» **Try it**
Beneath this instruction is a listing; print exactly the lines in it starting at the line that contains "white cone C3" and going through the line that contains "blue brick J1:J2 level 2 -> none".

» **Supplied entries**
◆ ◆ ◆
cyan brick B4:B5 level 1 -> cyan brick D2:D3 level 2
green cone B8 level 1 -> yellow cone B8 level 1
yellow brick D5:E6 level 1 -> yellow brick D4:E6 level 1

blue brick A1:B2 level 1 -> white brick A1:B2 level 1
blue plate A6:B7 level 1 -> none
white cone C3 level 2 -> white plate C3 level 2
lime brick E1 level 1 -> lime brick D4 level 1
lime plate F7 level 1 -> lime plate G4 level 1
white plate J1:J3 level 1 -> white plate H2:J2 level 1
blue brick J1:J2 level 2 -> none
◆ ◆ ◆
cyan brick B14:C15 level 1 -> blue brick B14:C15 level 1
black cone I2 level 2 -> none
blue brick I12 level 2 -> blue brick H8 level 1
◆ ◆ ◆
» **Answer to this task**
white cone C3 level 2 -> white plate C3 level 2
lime brick E1 level 1 -> lime brick D4 level 1
lime plate F7 level 1 -> lime plate G4 level 1
white plate J1:J3 level 1 -> white plate H2:J2 level 1
blue brick J1:J2 level 2 -> none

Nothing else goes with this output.